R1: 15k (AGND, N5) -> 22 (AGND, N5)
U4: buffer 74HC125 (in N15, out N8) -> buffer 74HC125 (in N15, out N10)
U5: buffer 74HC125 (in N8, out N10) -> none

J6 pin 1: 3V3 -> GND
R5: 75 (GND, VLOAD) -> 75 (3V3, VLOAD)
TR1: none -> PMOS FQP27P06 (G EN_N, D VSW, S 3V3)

——

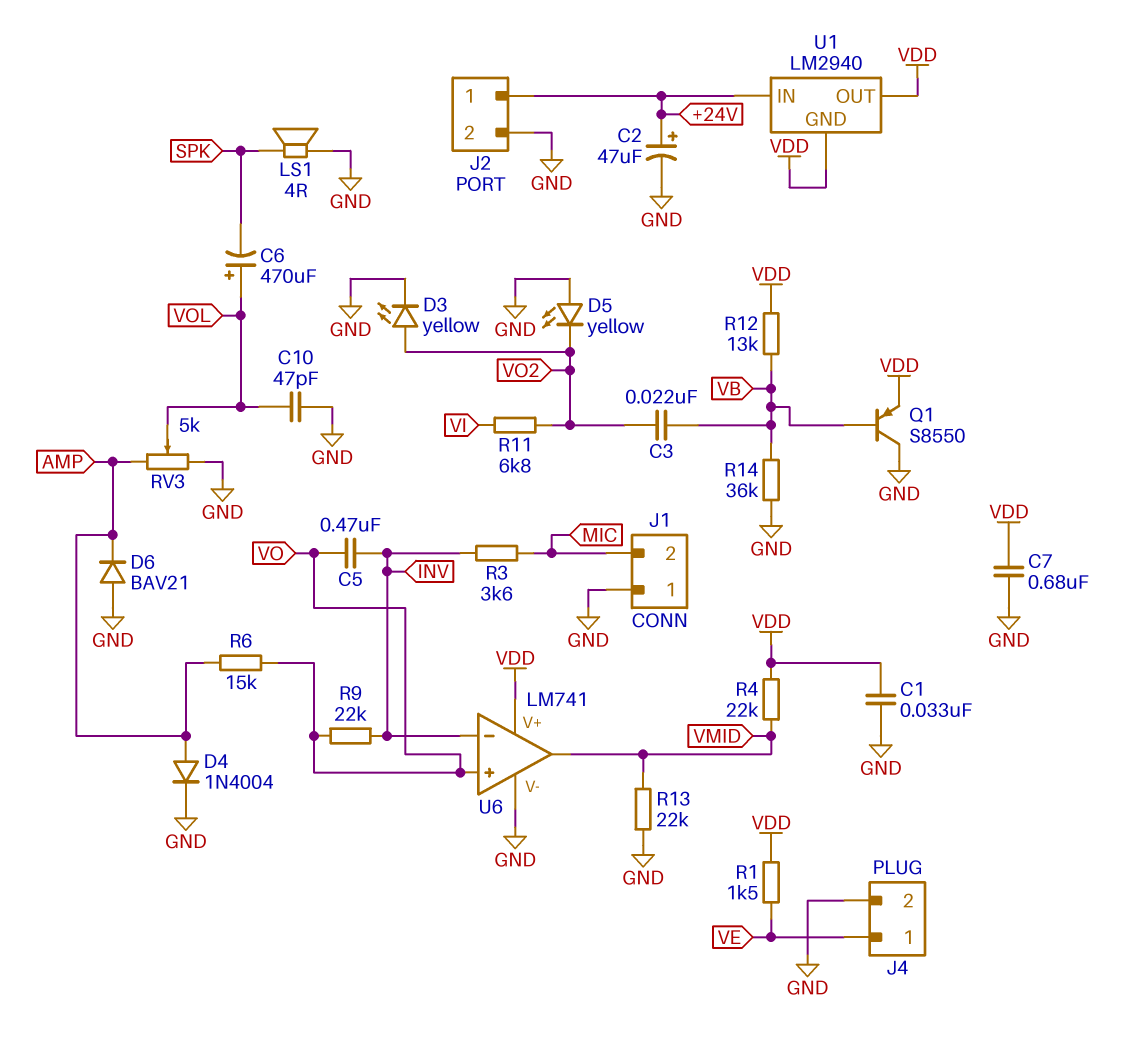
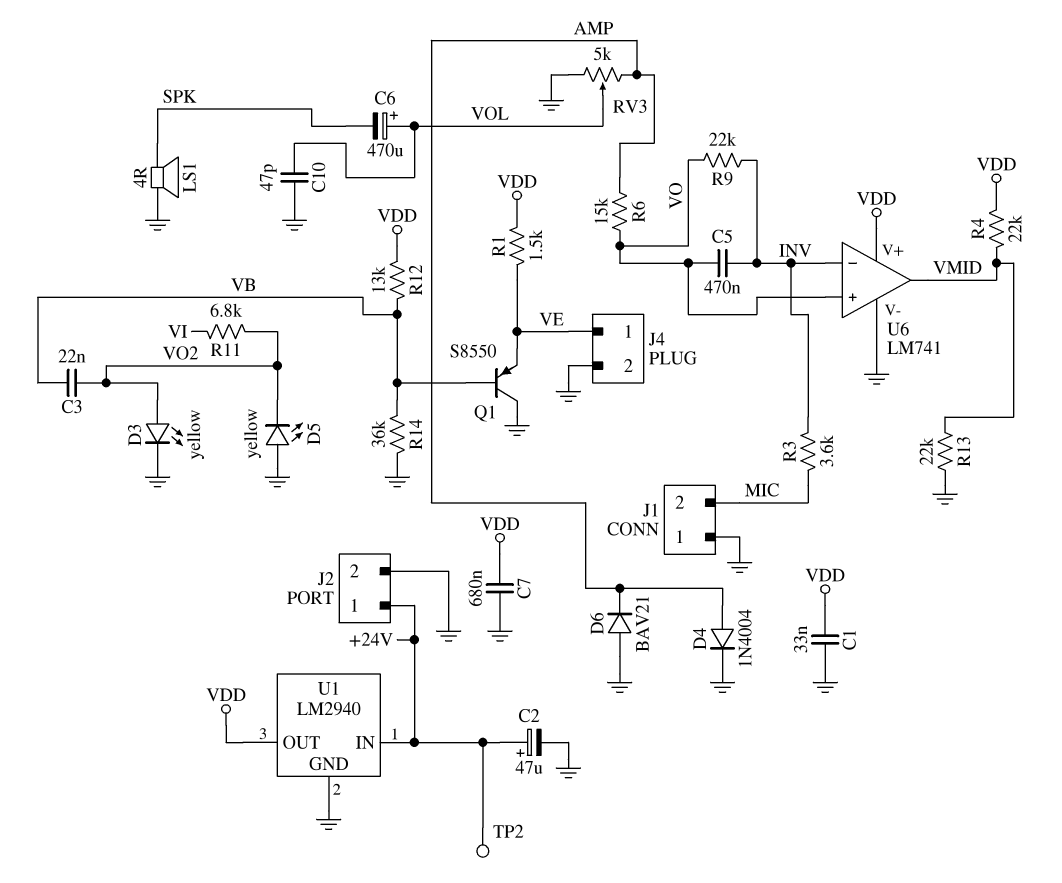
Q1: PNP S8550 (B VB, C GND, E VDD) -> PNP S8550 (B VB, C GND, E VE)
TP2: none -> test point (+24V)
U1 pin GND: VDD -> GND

——

Search the listing above for the string "buffer" and return each line it appears on.

U4: buffer 74HC125 (in N15, out N8) -> buffer 74HC125 (in N15, out N10)
U5: buffer 74HC125 (in N8, out N10) -> none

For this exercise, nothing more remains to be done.